# Task instructions:
Write out all records as given; omit images.

# Records provided:
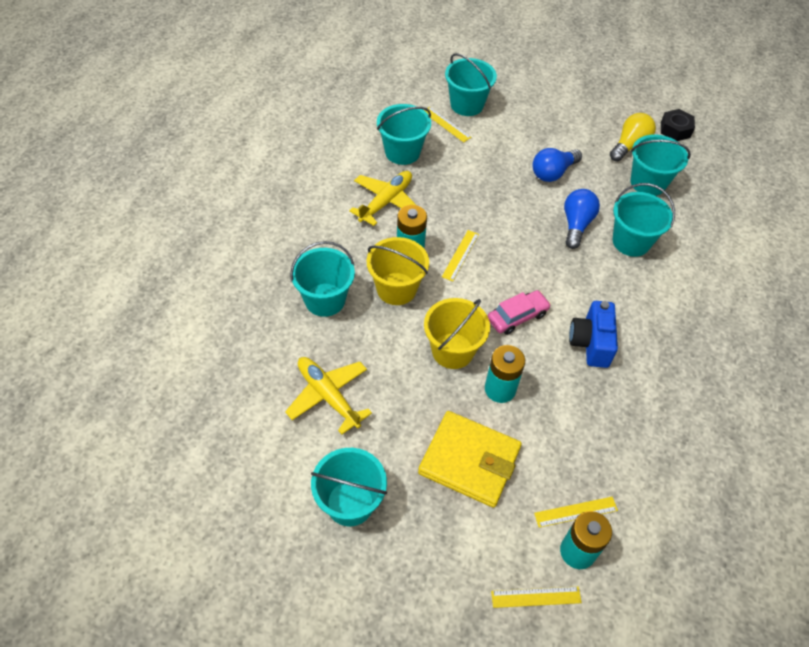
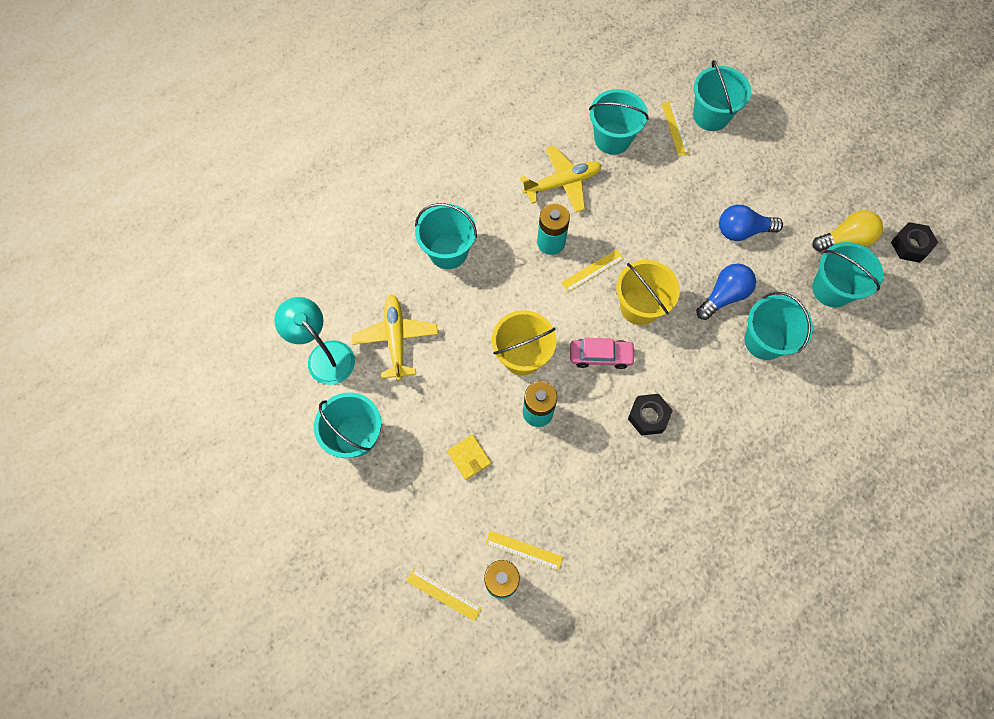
camera: 35 degrees right, 15 degrees up
(267, 447) = (324, 355): none -> turquoise lamp
(396, 289) = (514, 273): yellow bucket -> yellow bucket (639, 306)
(469, 461) = (469, 457): yellow wallet -> yellow wallet, size x0.46
(591, 343) = (648, 416): blue camera -> black nut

# Exercise answer:
camera: 35 degrees right, 15 degrees up
(267, 447) = (324, 355): none -> turquoise lamp
(396, 289) = (514, 273): yellow bucket -> yellow bucket (639, 306)
(469, 461) = (469, 457): yellow wallet -> yellow wallet, size x0.46
(591, 343) = (648, 416): blue camera -> black nut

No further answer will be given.